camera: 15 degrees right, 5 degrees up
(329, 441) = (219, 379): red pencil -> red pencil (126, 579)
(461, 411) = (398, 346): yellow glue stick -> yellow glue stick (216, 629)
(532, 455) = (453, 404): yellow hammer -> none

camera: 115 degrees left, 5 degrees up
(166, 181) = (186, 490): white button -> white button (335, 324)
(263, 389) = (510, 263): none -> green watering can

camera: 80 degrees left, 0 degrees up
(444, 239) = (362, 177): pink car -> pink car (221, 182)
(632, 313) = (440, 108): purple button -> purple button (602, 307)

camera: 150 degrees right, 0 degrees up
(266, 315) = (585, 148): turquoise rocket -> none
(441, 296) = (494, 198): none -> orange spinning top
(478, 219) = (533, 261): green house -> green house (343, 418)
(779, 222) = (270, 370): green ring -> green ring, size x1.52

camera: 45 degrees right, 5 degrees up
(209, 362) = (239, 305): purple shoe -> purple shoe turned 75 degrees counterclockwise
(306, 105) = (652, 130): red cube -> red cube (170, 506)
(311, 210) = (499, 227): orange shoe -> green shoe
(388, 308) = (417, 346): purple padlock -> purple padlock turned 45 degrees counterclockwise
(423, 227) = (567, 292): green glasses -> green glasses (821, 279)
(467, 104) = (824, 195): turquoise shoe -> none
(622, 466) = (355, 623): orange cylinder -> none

━━━━

Exercise instructions:
Every line above from the line with "(532, 455) = (453, 404): yellow" to the line with "(209, 362) = (239, 305): purple", both included, must be reproduced exactly, and no other line may appear.

Result for this exercise:
(532, 455) = (453, 404): yellow hammer -> none

camera: 115 degrees left, 5 degrees up
(166, 181) = (186, 490): white button -> white button (335, 324)
(263, 389) = (510, 263): none -> green watering can

camera: 80 degrees left, 0 degrees up
(444, 239) = (362, 177): pink car -> pink car (221, 182)
(632, 313) = (440, 108): purple button -> purple button (602, 307)

camera: 150 degrees right, 0 degrees up
(266, 315) = (585, 148): turquoise rocket -> none
(441, 296) = (494, 198): none -> orange spinning top
(478, 219) = (533, 261): green house -> green house (343, 418)
(779, 222) = (270, 370): green ring -> green ring, size x1.52

camera: 45 degrees right, 5 degrees up
(209, 362) = (239, 305): purple shoe -> purple shoe turned 75 degrees counterclockwise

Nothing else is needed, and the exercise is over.